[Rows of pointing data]
- - - -

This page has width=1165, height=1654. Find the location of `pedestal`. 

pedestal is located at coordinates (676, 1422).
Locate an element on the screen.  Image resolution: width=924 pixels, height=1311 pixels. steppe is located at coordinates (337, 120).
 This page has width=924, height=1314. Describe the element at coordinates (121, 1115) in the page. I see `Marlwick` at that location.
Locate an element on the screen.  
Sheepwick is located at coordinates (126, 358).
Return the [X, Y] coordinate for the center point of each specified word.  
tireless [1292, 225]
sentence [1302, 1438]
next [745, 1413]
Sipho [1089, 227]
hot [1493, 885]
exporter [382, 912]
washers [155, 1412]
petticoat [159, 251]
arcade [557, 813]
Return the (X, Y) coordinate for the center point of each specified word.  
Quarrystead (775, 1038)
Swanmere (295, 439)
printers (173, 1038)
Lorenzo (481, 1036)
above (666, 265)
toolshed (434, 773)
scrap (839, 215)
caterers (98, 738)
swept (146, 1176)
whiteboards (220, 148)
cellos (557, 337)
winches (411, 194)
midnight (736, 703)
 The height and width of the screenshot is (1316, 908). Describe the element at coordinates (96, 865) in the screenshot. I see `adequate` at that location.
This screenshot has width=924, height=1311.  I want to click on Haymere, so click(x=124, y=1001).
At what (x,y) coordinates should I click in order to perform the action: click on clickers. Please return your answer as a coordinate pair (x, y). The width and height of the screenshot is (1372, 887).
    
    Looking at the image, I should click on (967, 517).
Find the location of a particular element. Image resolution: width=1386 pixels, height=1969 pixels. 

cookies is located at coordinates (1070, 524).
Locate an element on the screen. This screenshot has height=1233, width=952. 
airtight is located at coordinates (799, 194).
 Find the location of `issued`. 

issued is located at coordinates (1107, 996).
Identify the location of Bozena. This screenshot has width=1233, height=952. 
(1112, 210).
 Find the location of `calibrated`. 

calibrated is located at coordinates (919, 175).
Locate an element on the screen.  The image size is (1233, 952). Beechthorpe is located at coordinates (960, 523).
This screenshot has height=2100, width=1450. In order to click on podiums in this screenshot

- - - -

*WHAT YOU NEED TO DO:*
Which lines of the material above contain the word "coordinates"? Return each of them in full.

*OUTPUT:*
pedestal is located at coordinates (676, 1422).
Locate an element on the screen.  Image resolution: width=924 pixels, height=1311 pixels. steppe is located at coordinates (337, 120).
 This page has width=924, height=1314. Describe the element at coordinates (121, 1115) in the page. I see `Marlwick` at that location.
Sheepwick is located at coordinates (126, 358).
 The height and width of the screenshot is (1316, 908). Describe the element at coordinates (96, 865) in the screenshot. I see `adequate` at that location.
At what (x,y) coordinates should I click in order to perform the action: click on clickers. Please return your answer as a coordinate pair (x, y). The width and height of the screenshot is (1372, 887).
cookies is located at coordinates (1070, 524).
airtight is located at coordinates (799, 194).
issued is located at coordinates (1107, 996).
calibrated is located at coordinates (919, 175).
Locate an element on the screen.  The image size is (1233, 952). Beechthorpe is located at coordinates (960, 523).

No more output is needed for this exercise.